### DATA BLOCK
□ □ □ □ □
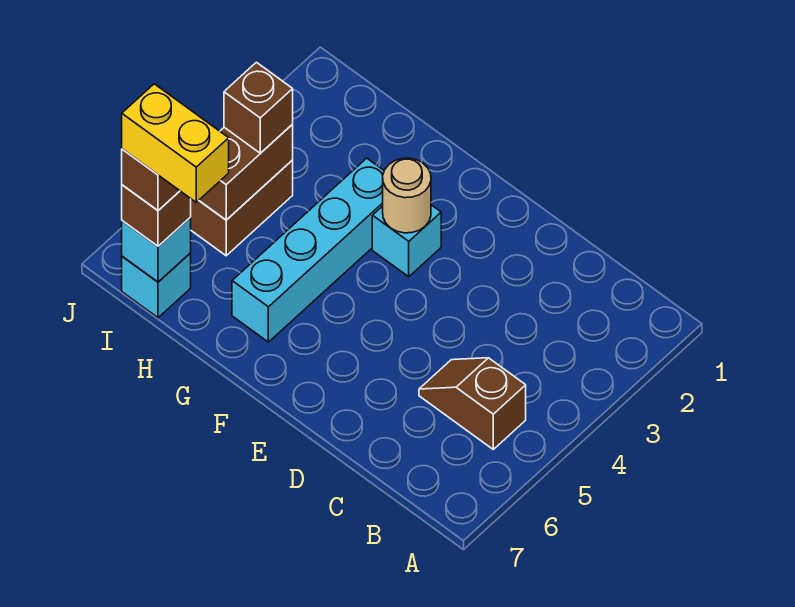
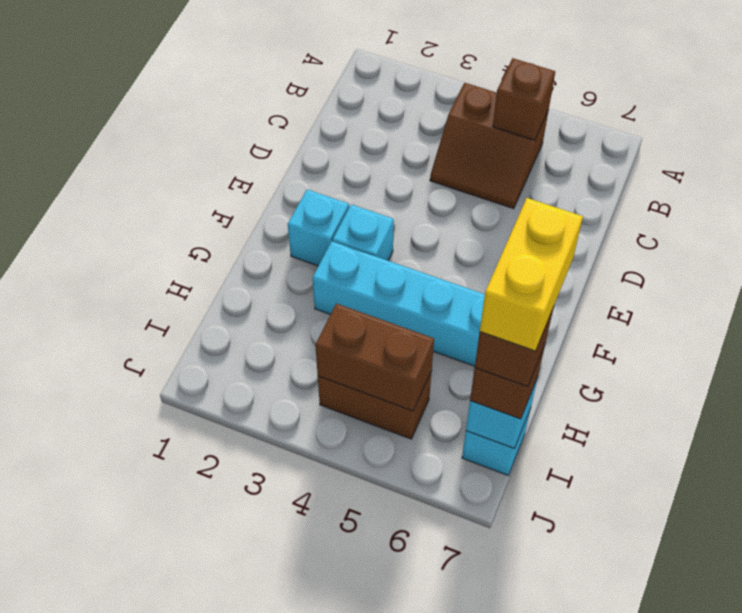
brown slope B5:C5 level 1 top B -> brown slope B4:C5 level 1 top B
none -> cyan brick F2 level 1
tan round brick F3 level 2 -> none
brown brick I4 level 3 -> brown brick B5 level 2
□ □ □ □ □
### ASSIGNMENT
Wherever a line of the data holds "brick", copy that line.

### FINAL ANSWER
none -> cyan brick F2 level 1
tan round brick F3 level 2 -> none
brown brick I4 level 3 -> brown brick B5 level 2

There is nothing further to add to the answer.